- **Task to carry out**:
Copy all the data exactly, except the pictures.
==== Entries provided ====
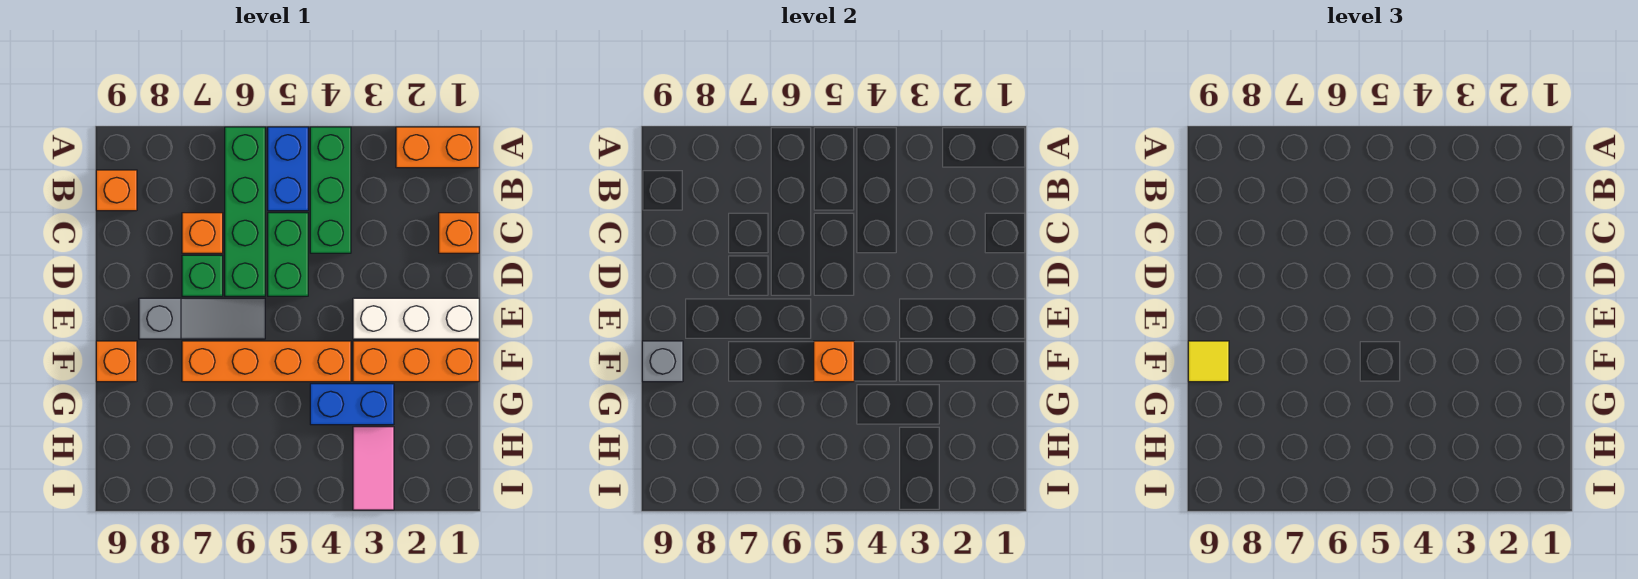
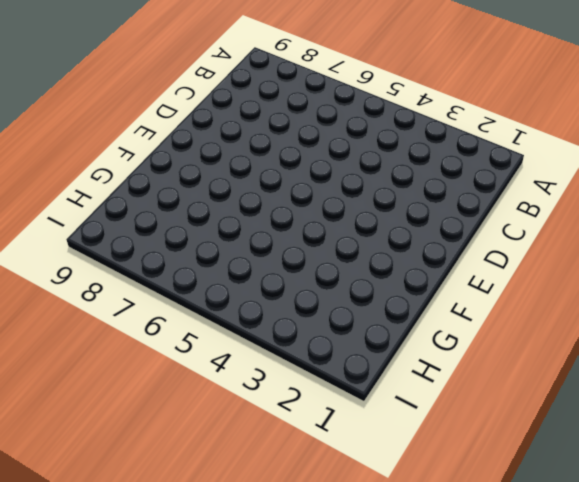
none -> orange brick A1:A2 level 1
none -> green brick A4:C4 level 1
none -> blue brick A5:B5 level 1

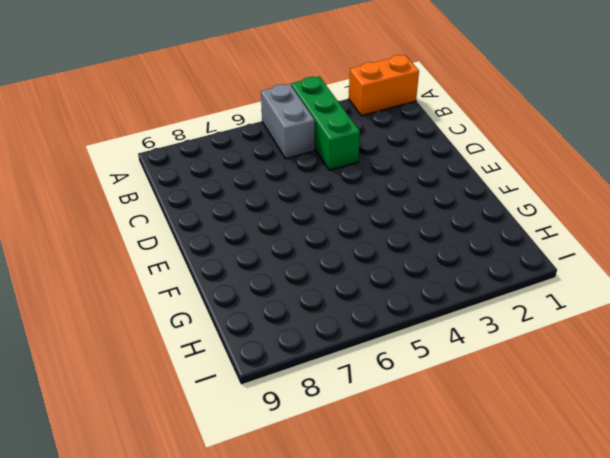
grey brick A5:B5 level 1 -> blue brick A5:B5 level 1
none -> green brick A6:D6 level 1
none -> orange brick B9 level 1
none -> orange brick C1 level 1

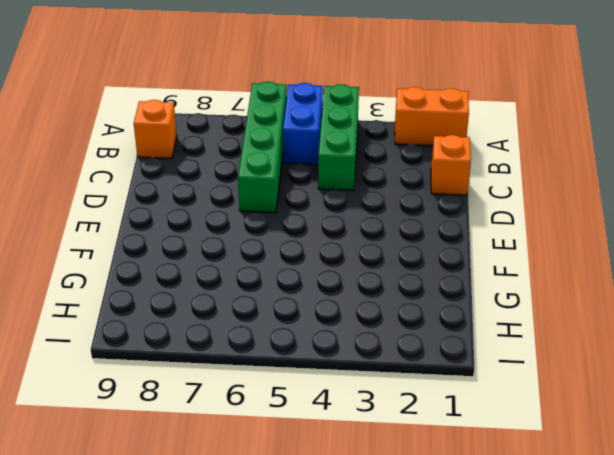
none -> green brick C5:D5 level 1
none -> orange brick C7 level 1
none -> green brick D7 level 1

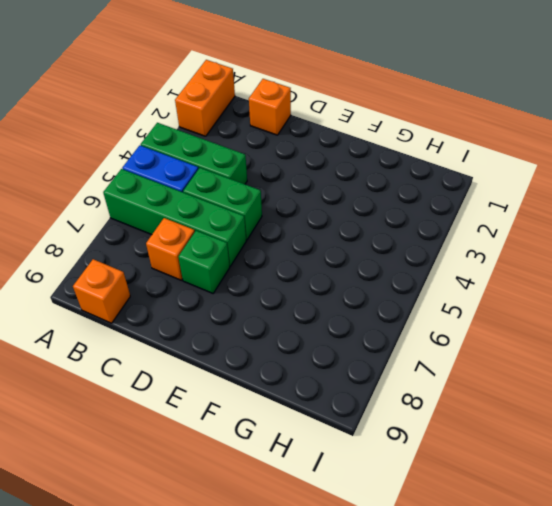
none -> white brick E1:E3 level 1
none -> grey slope E6:E8 level 1 top 8
none -> orange brick F1:F3 level 1

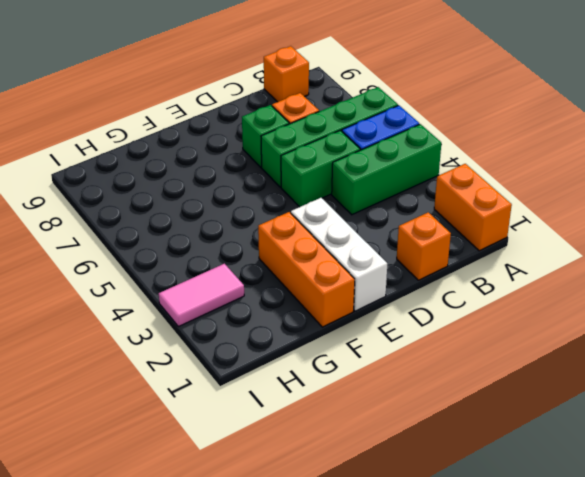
none -> grey slope E6:E8 level 1 top 8
none -> orange brick F4:F7 level 1
none -> orange brick F9 level 1

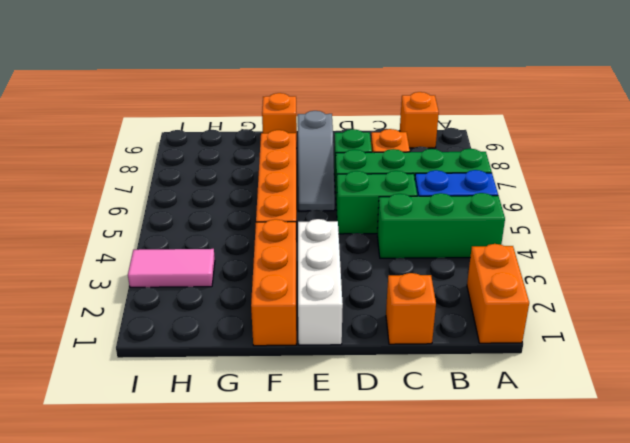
none -> blue brick G3:G4 level 1
none -> orange brick F5 level 2
none -> grey brick F9 level 2

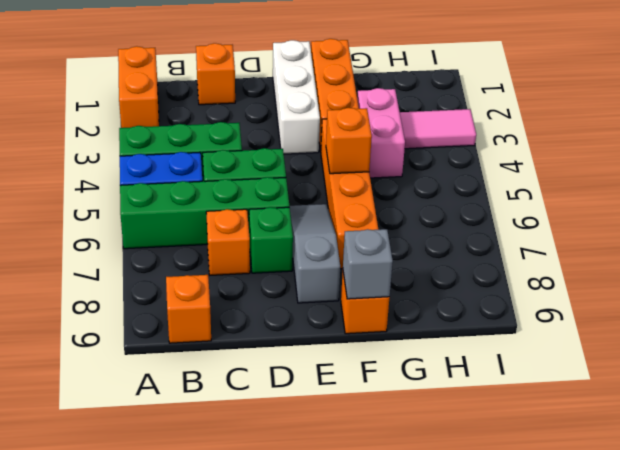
pink brick G3:G4 level 1 -> blue brick G3:G4 level 1
none -> yellow tile F9 level 3

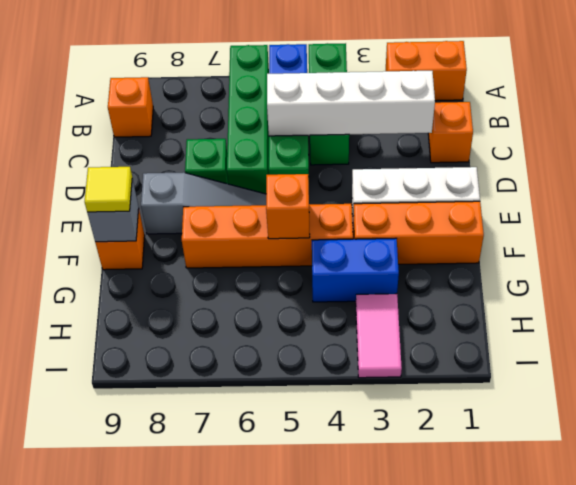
white brick C2:C5 level 2 -> none
none -> orange brick C7 level 1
====
- **Output for this task**:
none -> orange brick A1:A2 level 1
none -> green brick A4:C4 level 1
none -> blue brick A5:B5 level 1

grey brick A5:B5 level 1 -> blue brick A5:B5 level 1
none -> green brick A6:D6 level 1
none -> orange brick B9 level 1
none -> orange brick C1 level 1

none -> green brick C5:D5 level 1
none -> orange brick C7 level 1
none -> green brick D7 level 1

none -> white brick E1:E3 level 1
none -> grey slope E6:E8 level 1 top 8
none -> orange brick F1:F3 level 1

none -> grey slope E6:E8 level 1 top 8
none -> orange brick F4:F7 level 1
none -> orange brick F9 level 1

none -> blue brick G3:G4 level 1
none -> orange brick F5 level 2
none -> grey brick F9 level 2

pink brick G3:G4 level 1 -> blue brick G3:G4 level 1
none -> yellow tile F9 level 3

white brick C2:C5 level 2 -> none
none -> orange brick C7 level 1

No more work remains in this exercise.